[Object matching data]
-=-=-

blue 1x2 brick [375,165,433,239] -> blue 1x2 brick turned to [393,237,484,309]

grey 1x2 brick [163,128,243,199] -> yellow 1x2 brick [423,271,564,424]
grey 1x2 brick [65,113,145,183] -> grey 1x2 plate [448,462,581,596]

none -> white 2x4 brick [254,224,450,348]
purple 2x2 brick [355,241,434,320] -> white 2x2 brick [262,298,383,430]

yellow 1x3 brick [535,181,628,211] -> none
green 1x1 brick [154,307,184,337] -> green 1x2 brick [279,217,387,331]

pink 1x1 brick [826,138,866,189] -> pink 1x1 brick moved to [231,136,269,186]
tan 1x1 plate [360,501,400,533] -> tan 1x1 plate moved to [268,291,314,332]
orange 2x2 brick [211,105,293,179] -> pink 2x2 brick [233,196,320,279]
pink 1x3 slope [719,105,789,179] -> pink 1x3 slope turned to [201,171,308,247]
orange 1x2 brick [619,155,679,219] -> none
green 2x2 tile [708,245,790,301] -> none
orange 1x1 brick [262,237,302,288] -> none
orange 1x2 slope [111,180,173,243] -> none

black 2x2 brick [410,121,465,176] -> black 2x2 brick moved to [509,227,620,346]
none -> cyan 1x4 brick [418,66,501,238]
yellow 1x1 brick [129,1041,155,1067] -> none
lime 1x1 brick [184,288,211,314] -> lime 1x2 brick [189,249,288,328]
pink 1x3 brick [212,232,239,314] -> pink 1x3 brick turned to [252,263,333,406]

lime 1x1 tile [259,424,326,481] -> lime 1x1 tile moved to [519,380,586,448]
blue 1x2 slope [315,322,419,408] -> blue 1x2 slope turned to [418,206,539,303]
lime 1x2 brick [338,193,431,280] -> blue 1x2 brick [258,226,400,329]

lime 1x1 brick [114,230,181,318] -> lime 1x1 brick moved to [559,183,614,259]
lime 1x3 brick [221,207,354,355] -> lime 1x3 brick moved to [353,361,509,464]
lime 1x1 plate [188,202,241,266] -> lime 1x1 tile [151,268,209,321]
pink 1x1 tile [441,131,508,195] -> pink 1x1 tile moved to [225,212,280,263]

-=-=-

● **ACTIVITY**: All of the records above are to be returned exactly as they stand.

● **SOLVED PROBLEM**:
blue 1x2 brick [375,165,433,239] -> blue 1x2 brick turned to [393,237,484,309]

grey 1x2 brick [163,128,243,199] -> yellow 1x2 brick [423,271,564,424]
grey 1x2 brick [65,113,145,183] -> grey 1x2 plate [448,462,581,596]

none -> white 2x4 brick [254,224,450,348]
purple 2x2 brick [355,241,434,320] -> white 2x2 brick [262,298,383,430]

yellow 1x3 brick [535,181,628,211] -> none
green 1x1 brick [154,307,184,337] -> green 1x2 brick [279,217,387,331]

pink 1x1 brick [826,138,866,189] -> pink 1x1 brick moved to [231,136,269,186]
tan 1x1 plate [360,501,400,533] -> tan 1x1 plate moved to [268,291,314,332]
orange 2x2 brick [211,105,293,179] -> pink 2x2 brick [233,196,320,279]
pink 1x3 slope [719,105,789,179] -> pink 1x3 slope turned to [201,171,308,247]
orange 1x2 brick [619,155,679,219] -> none
green 2x2 tile [708,245,790,301] -> none
orange 1x1 brick [262,237,302,288] -> none
orange 1x2 slope [111,180,173,243] -> none

black 2x2 brick [410,121,465,176] -> black 2x2 brick moved to [509,227,620,346]
none -> cyan 1x4 brick [418,66,501,238]
yellow 1x1 brick [129,1041,155,1067] -> none
lime 1x1 brick [184,288,211,314] -> lime 1x2 brick [189,249,288,328]
pink 1x3 brick [212,232,239,314] -> pink 1x3 brick turned to [252,263,333,406]

lime 1x1 tile [259,424,326,481] -> lime 1x1 tile moved to [519,380,586,448]
blue 1x2 slope [315,322,419,408] -> blue 1x2 slope turned to [418,206,539,303]
lime 1x2 brick [338,193,431,280] -> blue 1x2 brick [258,226,400,329]

lime 1x1 brick [114,230,181,318] -> lime 1x1 brick moved to [559,183,614,259]
lime 1x3 brick [221,207,354,355] -> lime 1x3 brick moved to [353,361,509,464]
lime 1x1 plate [188,202,241,266] -> lime 1x1 tile [151,268,209,321]
pink 1x1 tile [441,131,508,195] -> pink 1x1 tile moved to [225,212,280,263]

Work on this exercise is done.